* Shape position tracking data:
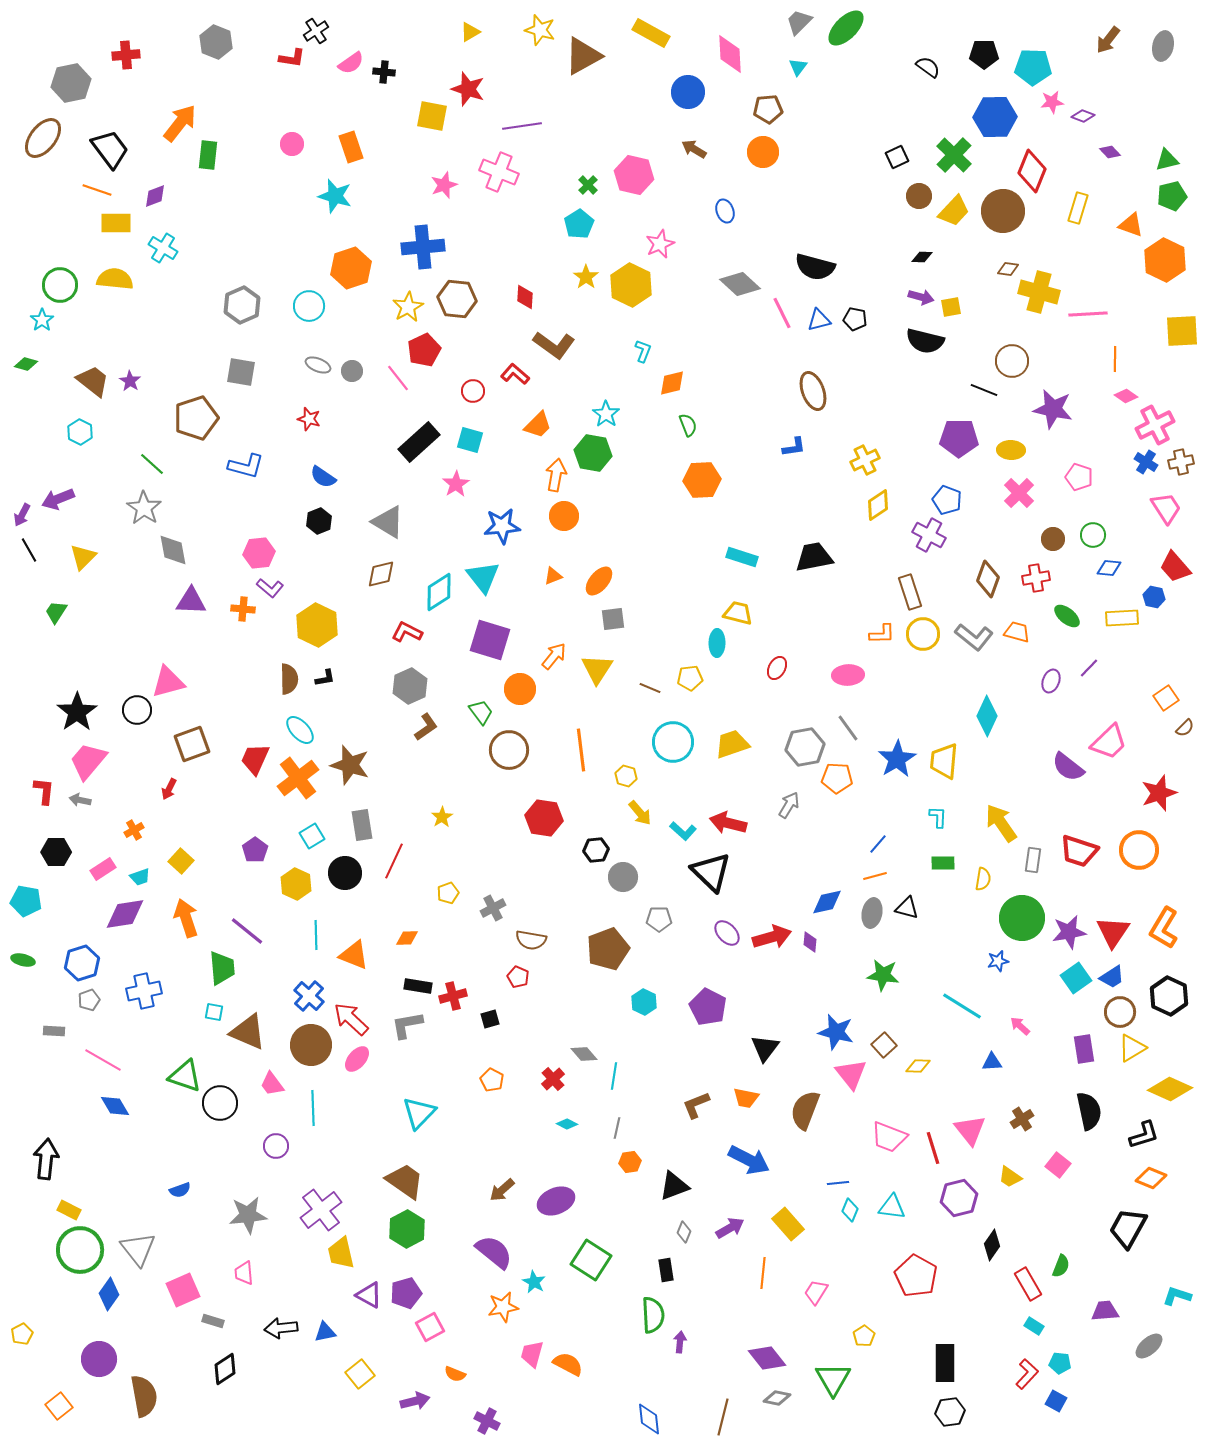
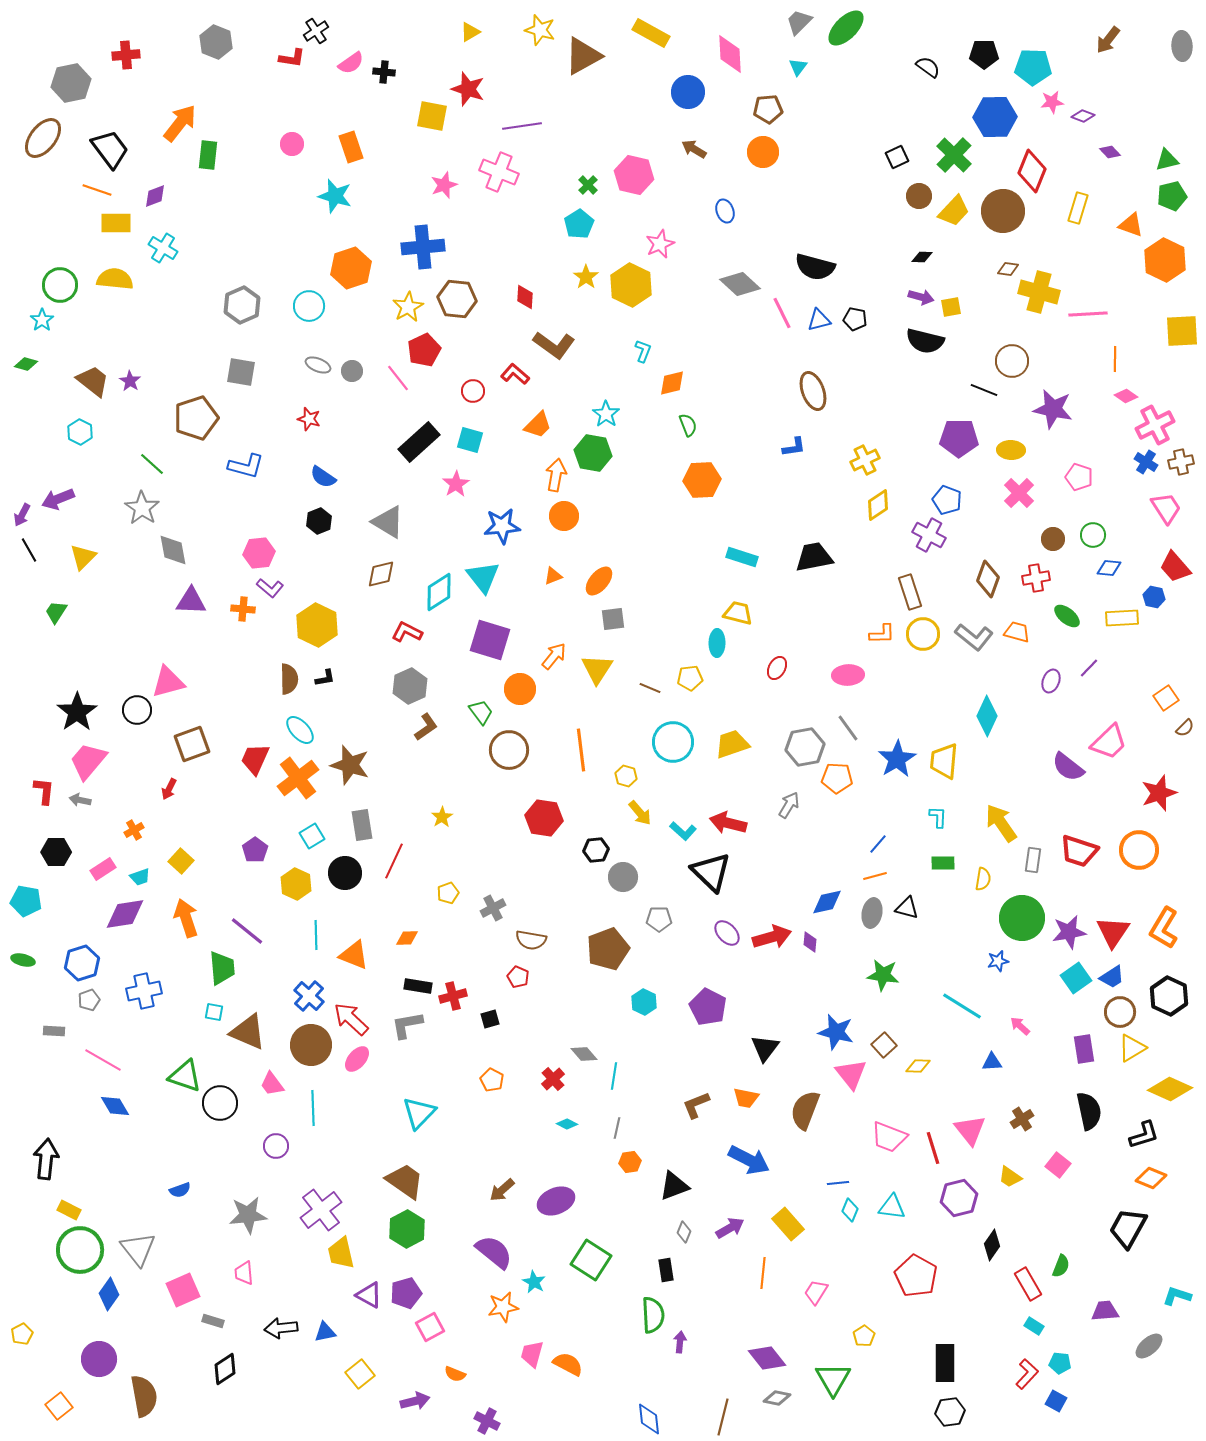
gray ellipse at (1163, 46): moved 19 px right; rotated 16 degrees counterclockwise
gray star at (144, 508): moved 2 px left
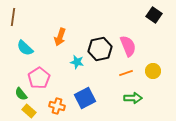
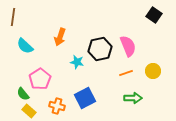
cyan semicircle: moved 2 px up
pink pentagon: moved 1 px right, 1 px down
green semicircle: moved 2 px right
* * *
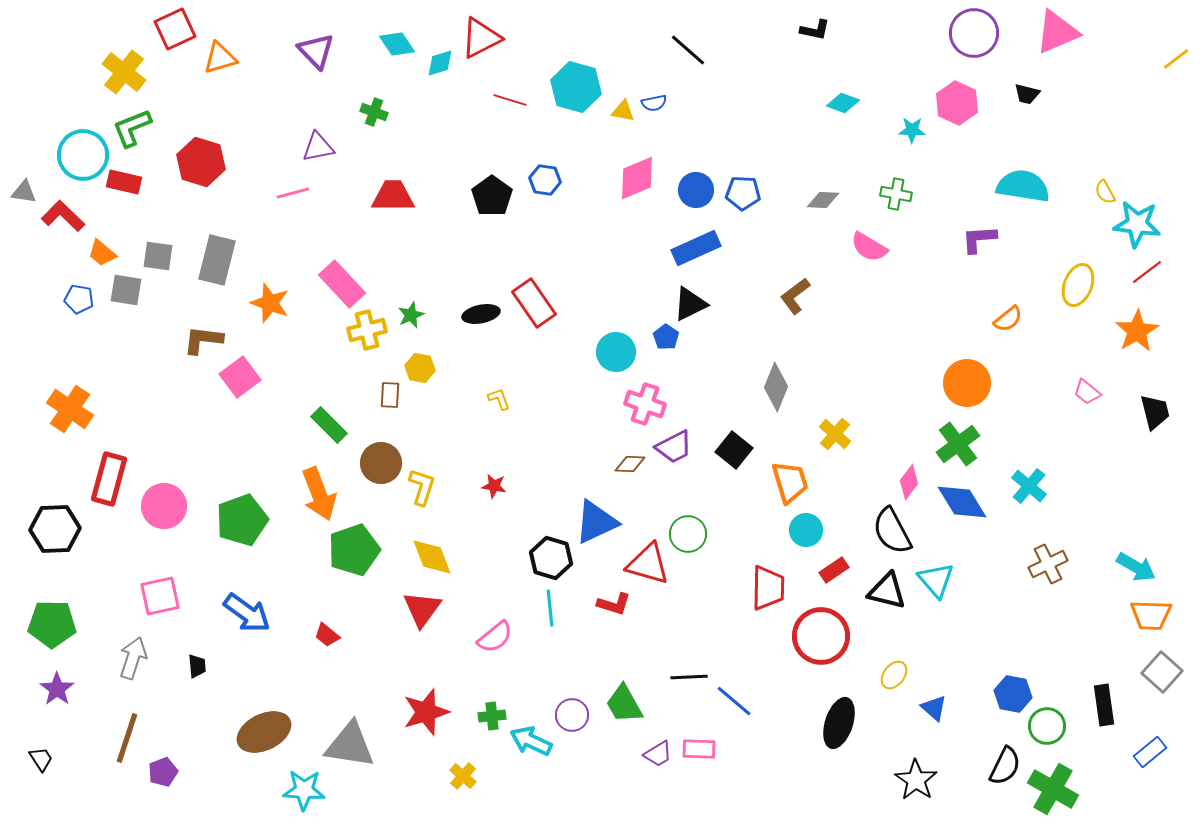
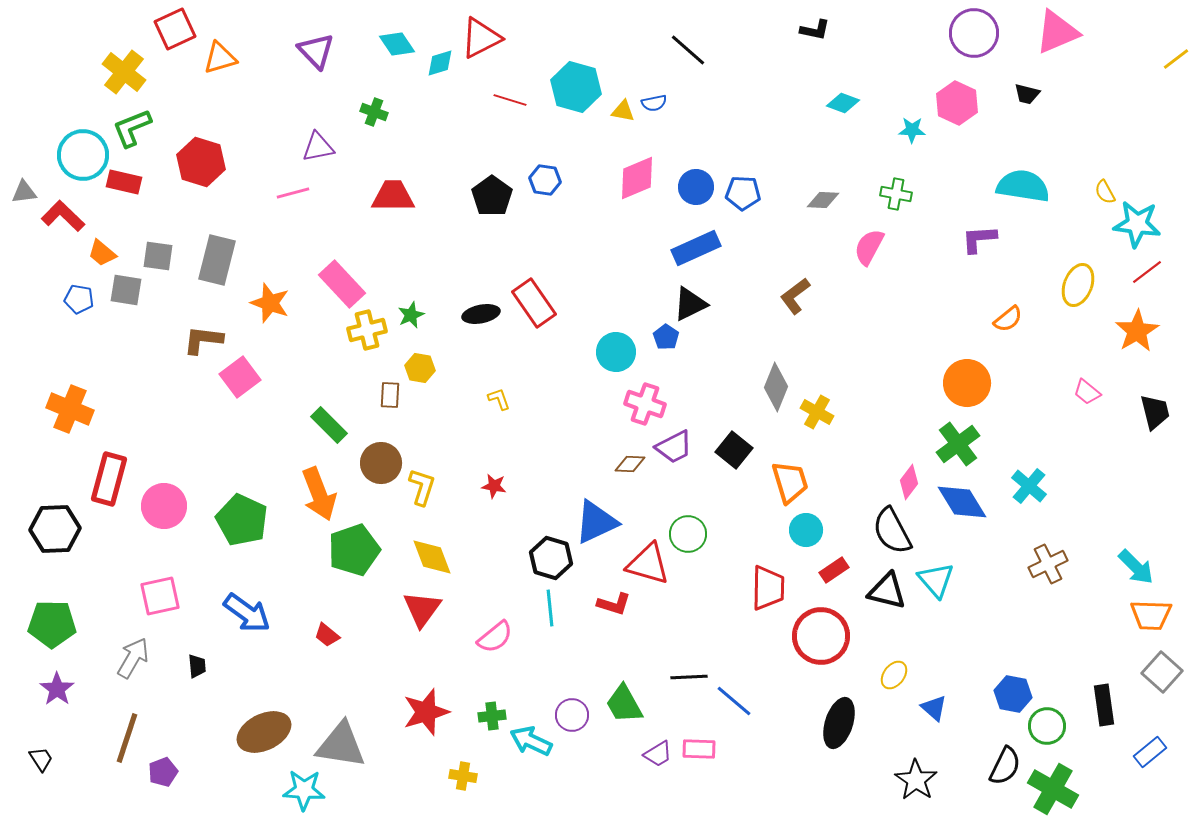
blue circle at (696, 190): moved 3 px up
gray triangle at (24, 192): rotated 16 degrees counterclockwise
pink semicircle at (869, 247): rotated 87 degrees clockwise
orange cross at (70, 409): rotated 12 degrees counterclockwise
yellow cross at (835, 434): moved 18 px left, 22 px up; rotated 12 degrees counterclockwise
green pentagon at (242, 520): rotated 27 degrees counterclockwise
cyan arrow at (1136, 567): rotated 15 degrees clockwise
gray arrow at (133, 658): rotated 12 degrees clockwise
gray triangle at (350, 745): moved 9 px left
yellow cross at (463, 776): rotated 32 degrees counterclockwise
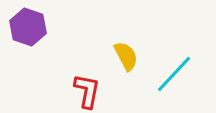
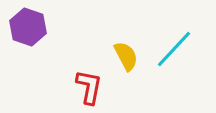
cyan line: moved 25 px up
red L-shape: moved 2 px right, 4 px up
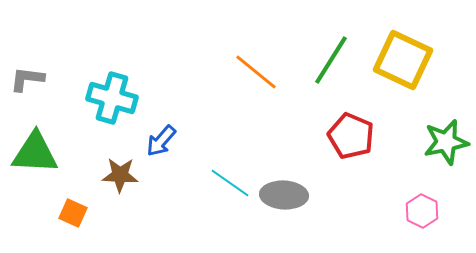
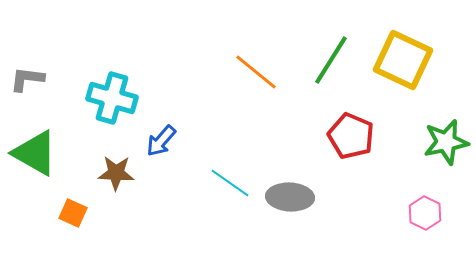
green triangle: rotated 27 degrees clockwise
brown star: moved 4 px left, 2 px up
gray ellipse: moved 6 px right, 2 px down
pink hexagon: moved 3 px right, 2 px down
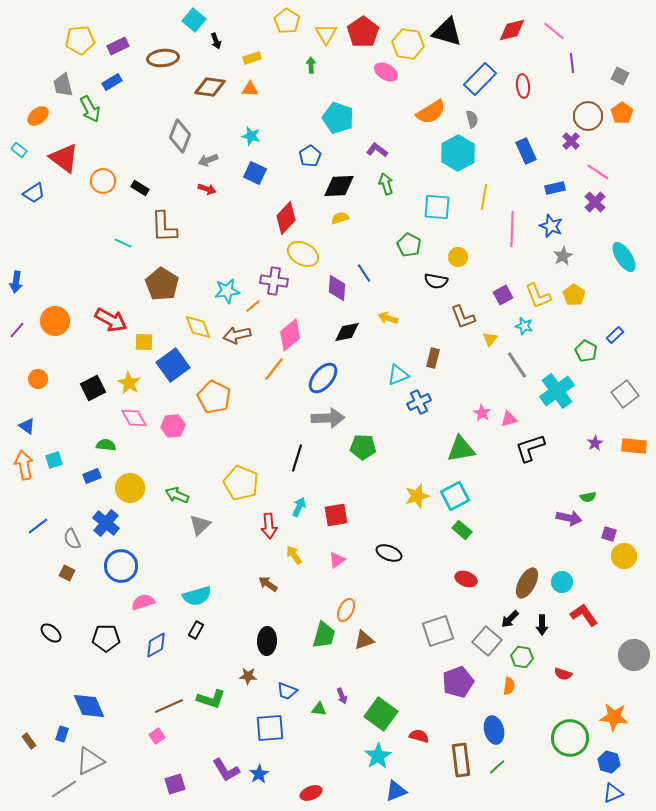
==
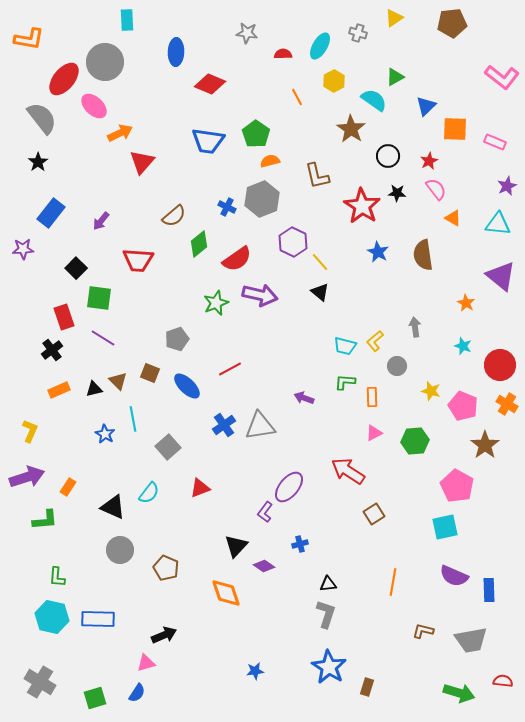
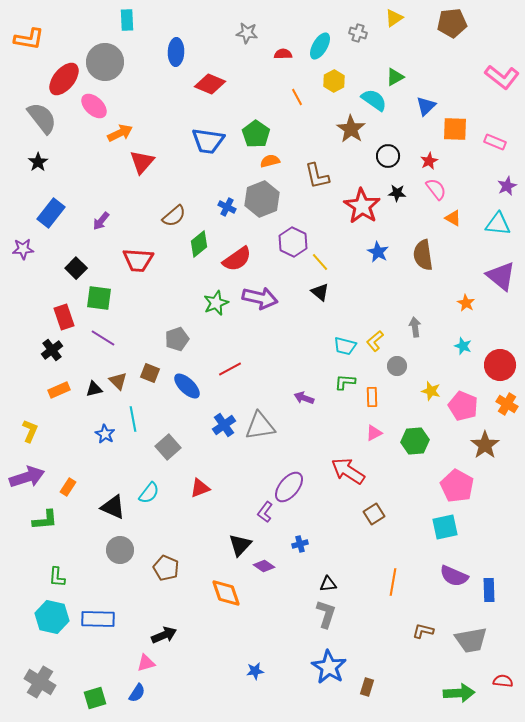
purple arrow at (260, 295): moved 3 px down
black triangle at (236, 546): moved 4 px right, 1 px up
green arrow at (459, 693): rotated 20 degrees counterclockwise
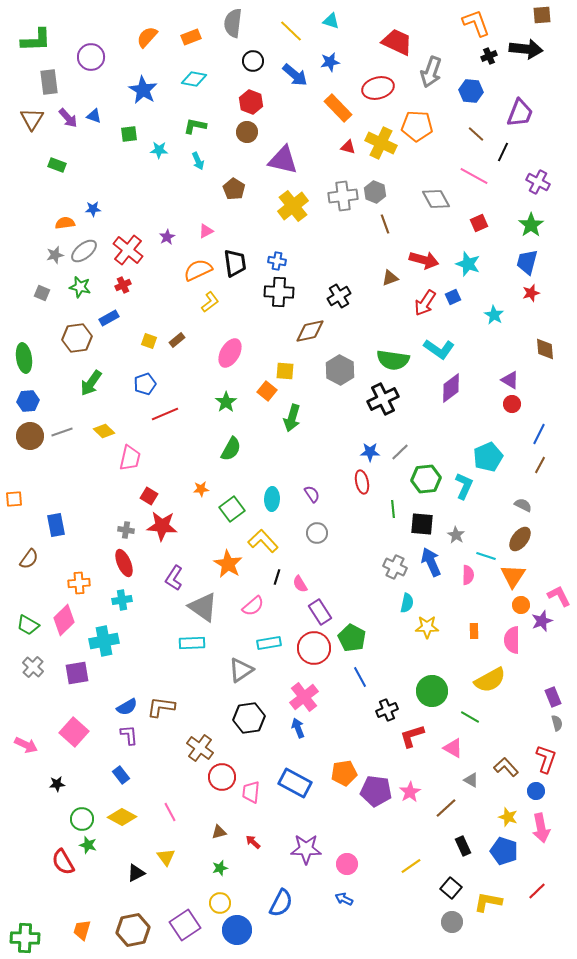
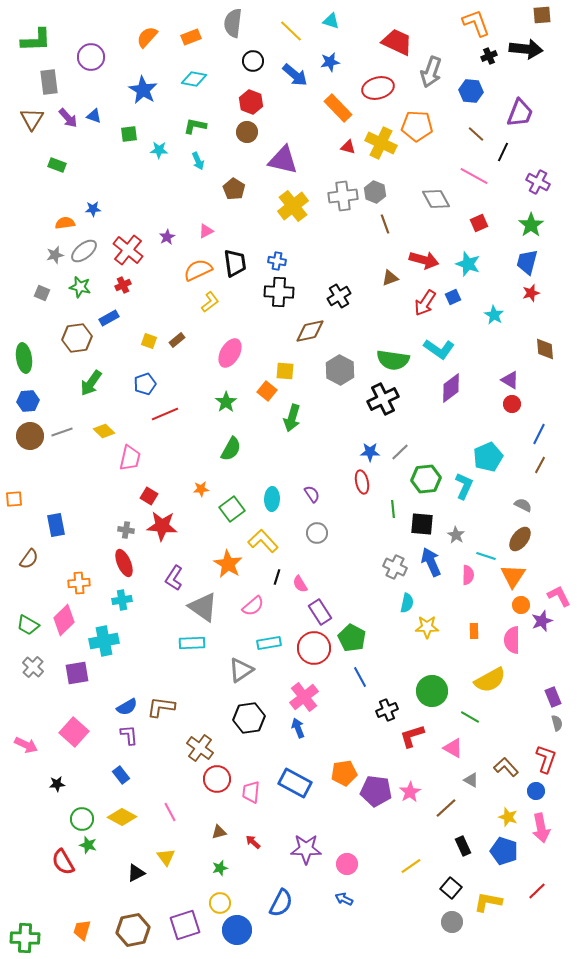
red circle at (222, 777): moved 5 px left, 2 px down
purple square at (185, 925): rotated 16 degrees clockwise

* Task statement: When a line in the records holds the string "pink", copy that line.

* Result of this task:
pink pentagon: moved 1 px right, 1 px down
pink semicircle at (869, 247): rotated 87 degrees clockwise
pink hexagon: moved 3 px right, 2 px down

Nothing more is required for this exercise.